Directive:
Leaving out all pictures, write out word for word the lines from the one containing "green bottle: [133,144,191,264]" to the end of the data below.

Cross-image count comparisons

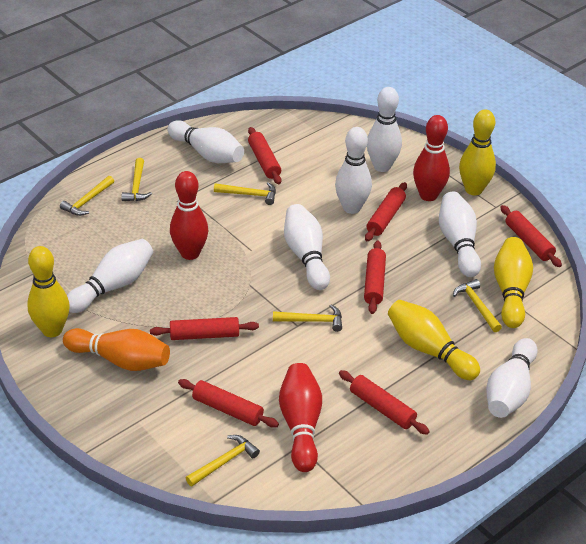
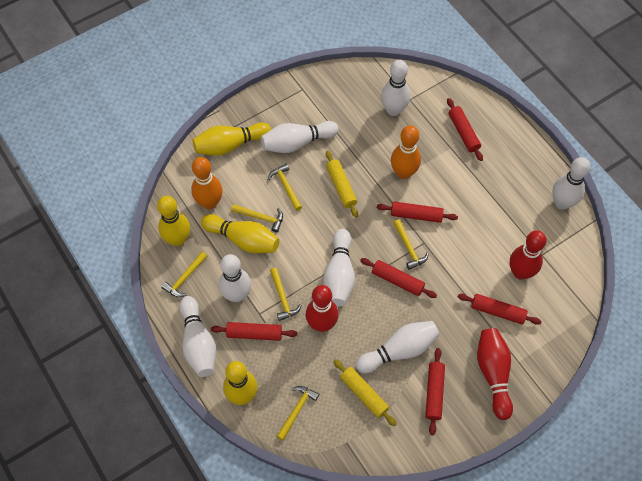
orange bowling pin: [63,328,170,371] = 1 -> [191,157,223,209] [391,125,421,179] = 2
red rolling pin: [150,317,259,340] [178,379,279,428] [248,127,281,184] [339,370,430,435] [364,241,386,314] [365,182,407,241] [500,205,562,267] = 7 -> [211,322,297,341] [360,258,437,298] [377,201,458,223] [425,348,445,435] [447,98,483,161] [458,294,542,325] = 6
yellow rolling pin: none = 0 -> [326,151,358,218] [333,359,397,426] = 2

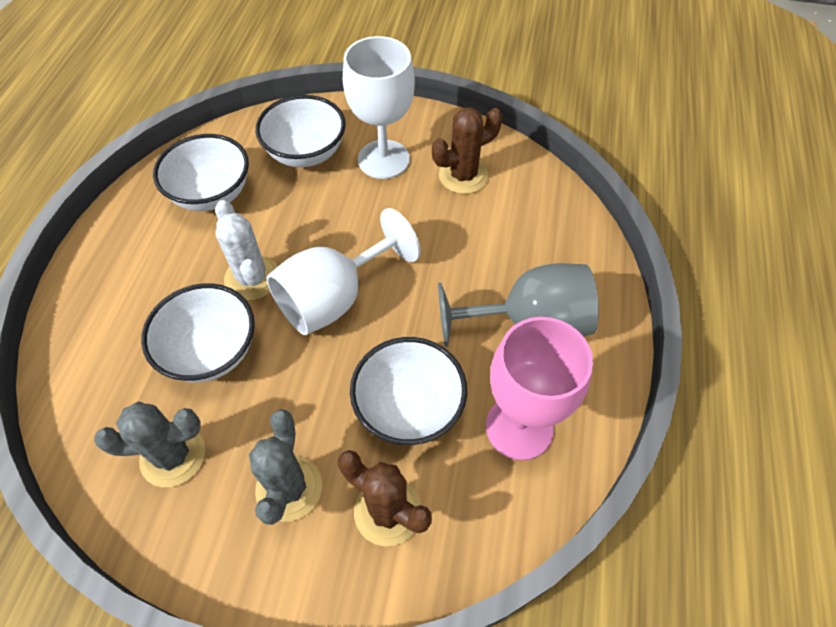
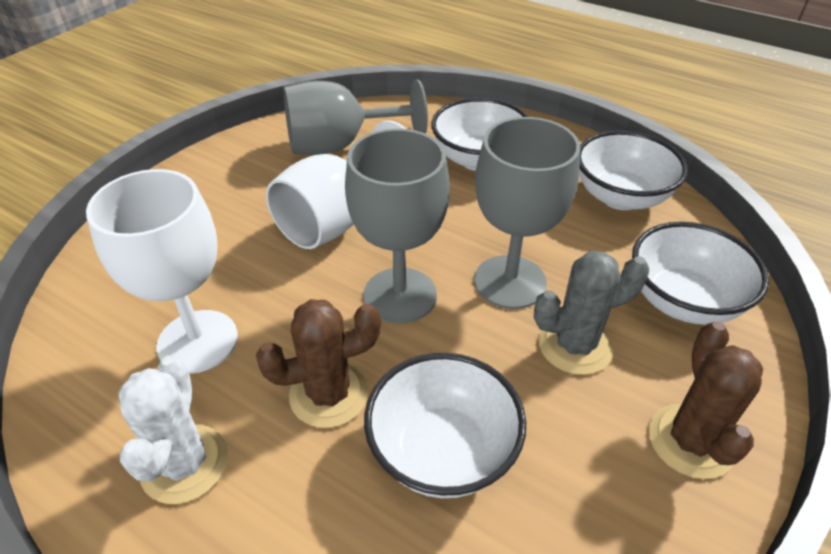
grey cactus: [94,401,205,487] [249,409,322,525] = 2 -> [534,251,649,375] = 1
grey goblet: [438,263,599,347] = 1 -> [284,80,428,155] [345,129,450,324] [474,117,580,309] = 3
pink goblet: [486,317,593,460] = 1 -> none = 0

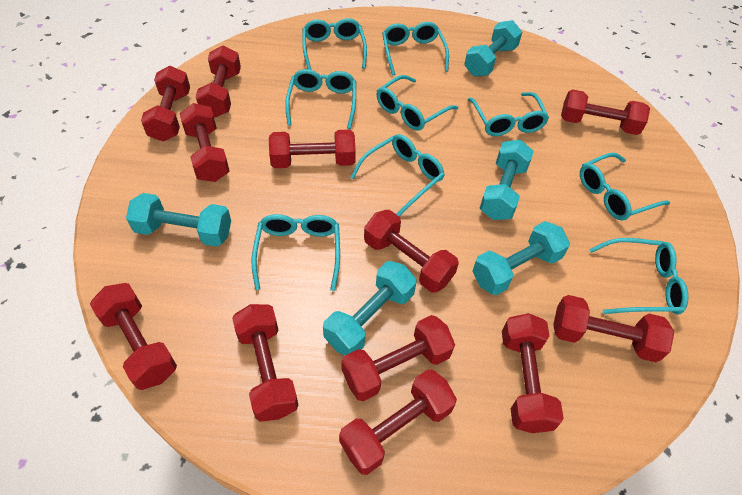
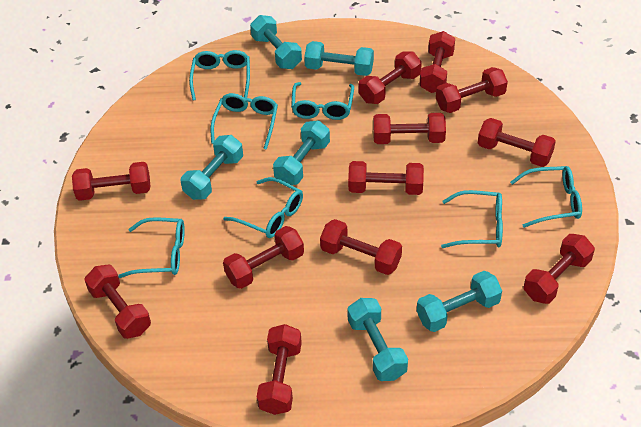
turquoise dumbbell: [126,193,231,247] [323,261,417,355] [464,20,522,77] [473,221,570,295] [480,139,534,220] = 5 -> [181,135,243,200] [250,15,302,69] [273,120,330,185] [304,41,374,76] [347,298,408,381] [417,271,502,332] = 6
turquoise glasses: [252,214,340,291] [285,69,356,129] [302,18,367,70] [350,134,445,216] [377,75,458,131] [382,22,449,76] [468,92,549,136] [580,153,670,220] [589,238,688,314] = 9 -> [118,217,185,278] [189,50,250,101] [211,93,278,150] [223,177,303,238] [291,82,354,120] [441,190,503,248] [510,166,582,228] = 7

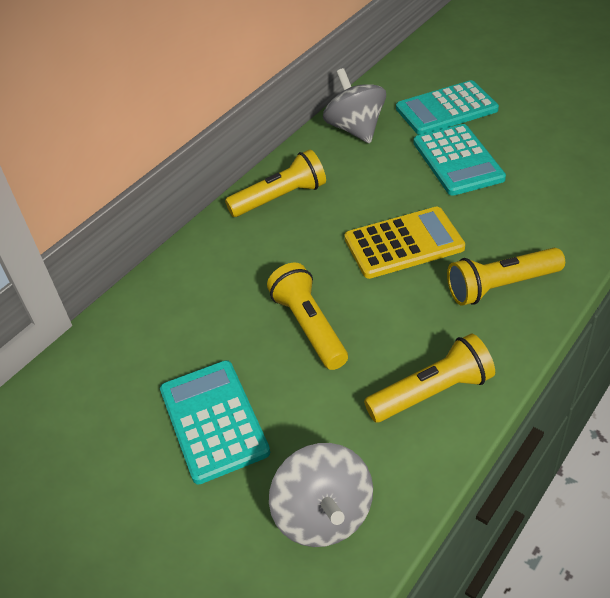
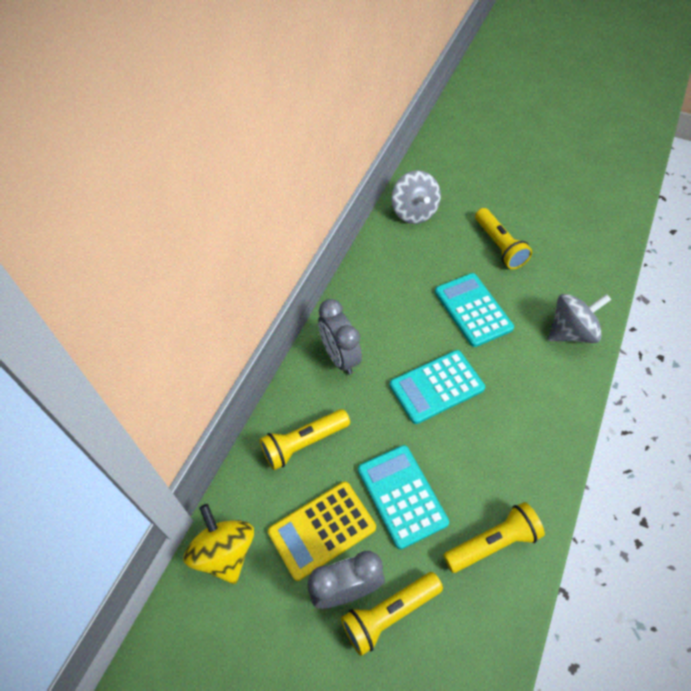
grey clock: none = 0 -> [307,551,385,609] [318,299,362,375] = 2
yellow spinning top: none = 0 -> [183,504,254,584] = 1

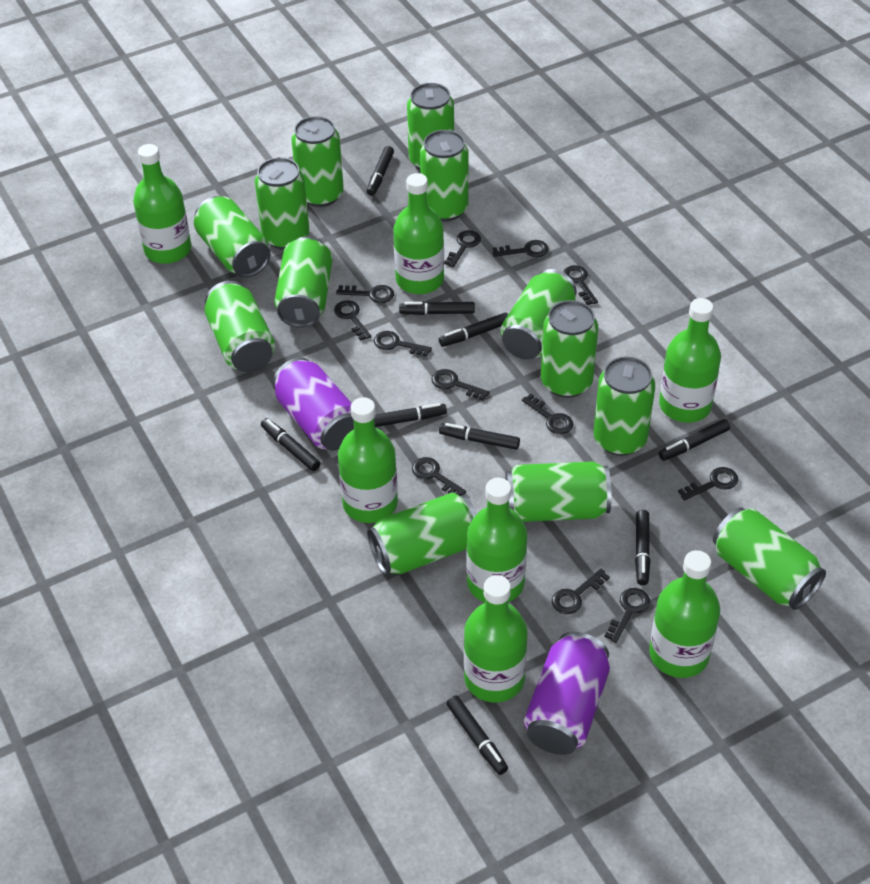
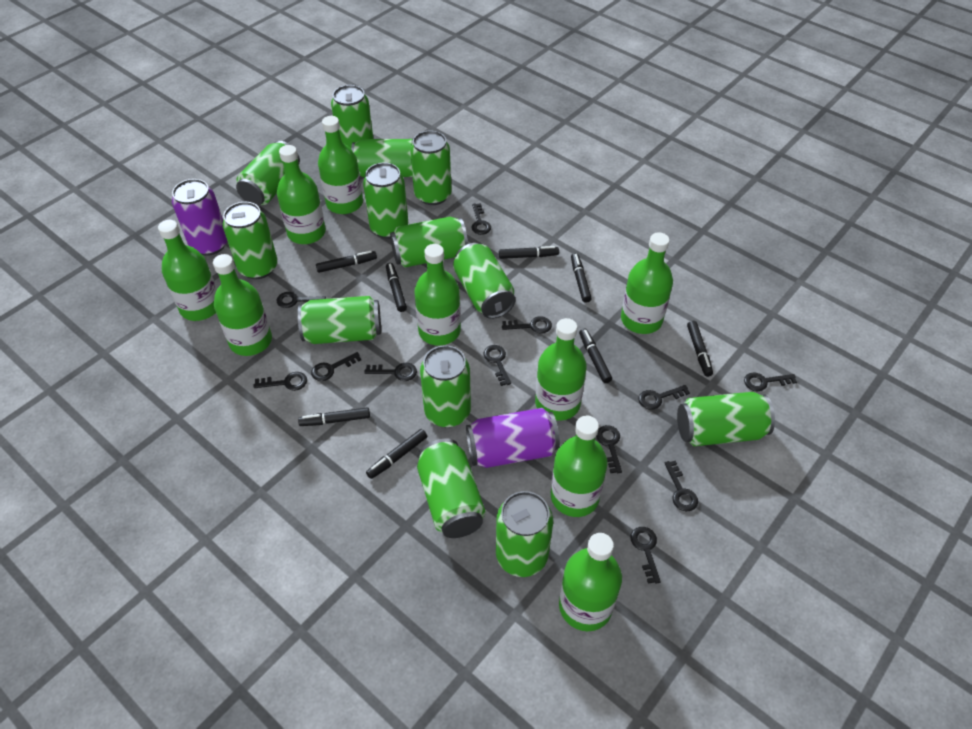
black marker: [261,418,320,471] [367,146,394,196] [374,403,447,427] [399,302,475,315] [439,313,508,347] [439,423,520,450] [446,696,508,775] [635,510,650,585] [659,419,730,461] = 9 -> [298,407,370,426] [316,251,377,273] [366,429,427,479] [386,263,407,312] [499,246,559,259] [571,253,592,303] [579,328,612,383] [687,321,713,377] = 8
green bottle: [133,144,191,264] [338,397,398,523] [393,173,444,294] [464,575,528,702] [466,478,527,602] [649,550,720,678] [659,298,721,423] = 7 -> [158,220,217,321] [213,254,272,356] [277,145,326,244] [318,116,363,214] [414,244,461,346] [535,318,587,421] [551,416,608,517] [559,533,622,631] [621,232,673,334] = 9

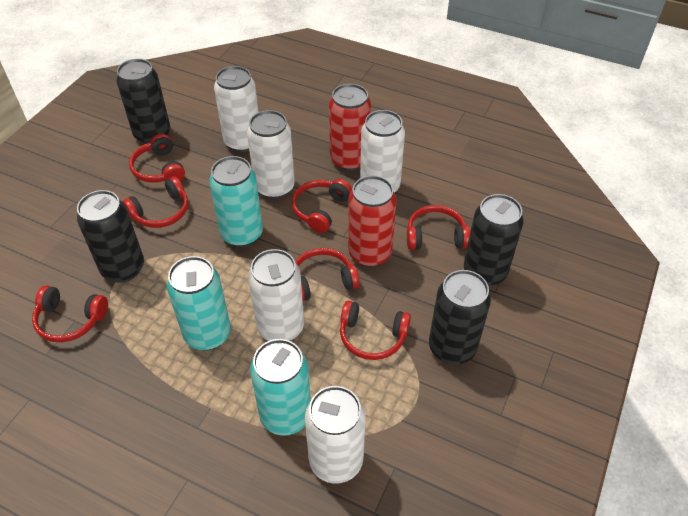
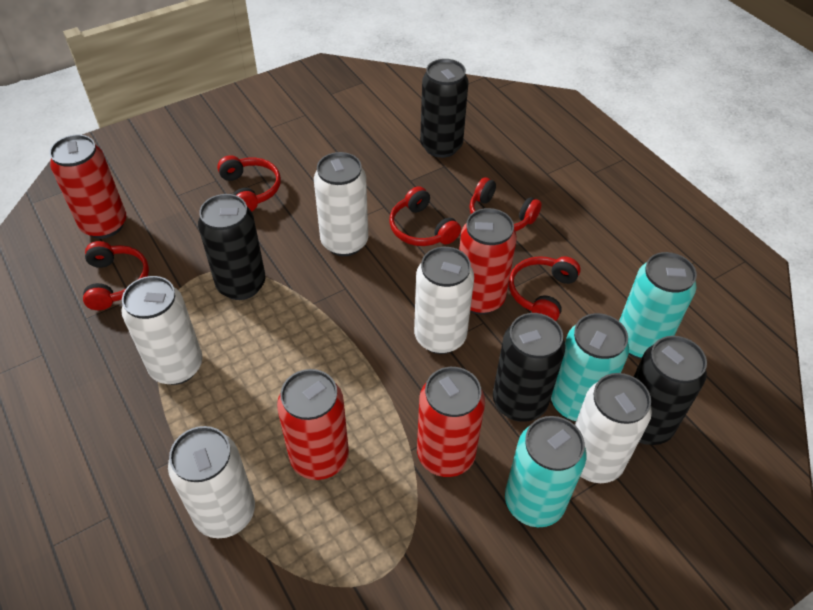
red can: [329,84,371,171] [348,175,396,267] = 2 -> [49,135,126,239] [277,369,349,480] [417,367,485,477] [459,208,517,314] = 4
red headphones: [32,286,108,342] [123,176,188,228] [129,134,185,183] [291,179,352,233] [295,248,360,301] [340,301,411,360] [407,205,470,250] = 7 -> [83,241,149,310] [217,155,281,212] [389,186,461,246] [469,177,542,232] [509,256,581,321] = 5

Exercise response:
green bottle: [133,144,191,264] [338,397,398,523] [393,173,444,294] [464,575,528,702] [466,478,527,602] [649,550,720,678] [659,298,721,423] = 7 -> [158,220,217,321] [213,254,272,356] [277,145,326,244] [318,116,363,214] [414,244,461,346] [535,318,587,421] [551,416,608,517] [559,533,622,631] [621,232,673,334] = 9

red can: [329,84,371,171] [348,175,396,267] = 2 -> [49,135,126,239] [277,369,349,480] [417,367,485,477] [459,208,517,314] = 4
red headphones: [32,286,108,342] [123,176,188,228] [129,134,185,183] [291,179,352,233] [295,248,360,301] [340,301,411,360] [407,205,470,250] = 7 -> [83,241,149,310] [217,155,281,212] [389,186,461,246] [469,177,542,232] [509,256,581,321] = 5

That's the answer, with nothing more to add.